### [Task objective]
Look through the data below for the line with "green diamond: (211, 138)" and the line with "green semicircle: (83, 466)", then output those two and all lines in between, exactly as written.

Source data:
┌────────

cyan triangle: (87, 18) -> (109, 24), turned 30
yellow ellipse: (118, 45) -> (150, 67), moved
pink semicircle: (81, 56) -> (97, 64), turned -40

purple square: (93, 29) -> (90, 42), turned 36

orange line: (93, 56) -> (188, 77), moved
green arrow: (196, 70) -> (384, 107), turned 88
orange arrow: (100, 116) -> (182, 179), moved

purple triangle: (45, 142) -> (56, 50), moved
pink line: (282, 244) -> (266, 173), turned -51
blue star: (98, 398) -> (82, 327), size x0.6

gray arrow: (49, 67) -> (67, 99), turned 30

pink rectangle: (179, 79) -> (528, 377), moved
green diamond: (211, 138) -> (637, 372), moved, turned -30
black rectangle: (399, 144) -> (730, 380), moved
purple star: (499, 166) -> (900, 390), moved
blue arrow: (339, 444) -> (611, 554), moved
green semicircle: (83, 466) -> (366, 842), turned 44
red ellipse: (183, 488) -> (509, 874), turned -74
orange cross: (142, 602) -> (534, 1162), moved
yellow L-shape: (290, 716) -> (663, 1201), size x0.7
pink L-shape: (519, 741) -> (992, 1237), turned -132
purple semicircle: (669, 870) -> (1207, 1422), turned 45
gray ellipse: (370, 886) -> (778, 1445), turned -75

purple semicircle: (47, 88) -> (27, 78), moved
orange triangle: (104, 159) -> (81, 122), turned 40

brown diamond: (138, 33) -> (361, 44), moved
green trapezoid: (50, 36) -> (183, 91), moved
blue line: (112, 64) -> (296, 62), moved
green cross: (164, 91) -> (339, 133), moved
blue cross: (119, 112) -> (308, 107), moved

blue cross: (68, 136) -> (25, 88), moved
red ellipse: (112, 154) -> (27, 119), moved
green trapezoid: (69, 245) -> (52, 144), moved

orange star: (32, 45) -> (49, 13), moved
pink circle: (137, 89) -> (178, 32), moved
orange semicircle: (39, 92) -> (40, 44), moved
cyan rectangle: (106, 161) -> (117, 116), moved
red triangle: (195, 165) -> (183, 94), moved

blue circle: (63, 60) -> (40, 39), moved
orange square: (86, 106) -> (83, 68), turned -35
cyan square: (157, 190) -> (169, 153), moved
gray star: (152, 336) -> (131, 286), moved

└────────

### [Output of the exercise]
green diamond: (211, 138) -> (637, 372), moved, turned -30
black rectangle: (399, 144) -> (730, 380), moved
purple star: (499, 166) -> (900, 390), moved
blue arrow: (339, 444) -> (611, 554), moved
green semicircle: (83, 466) -> (366, 842), turned 44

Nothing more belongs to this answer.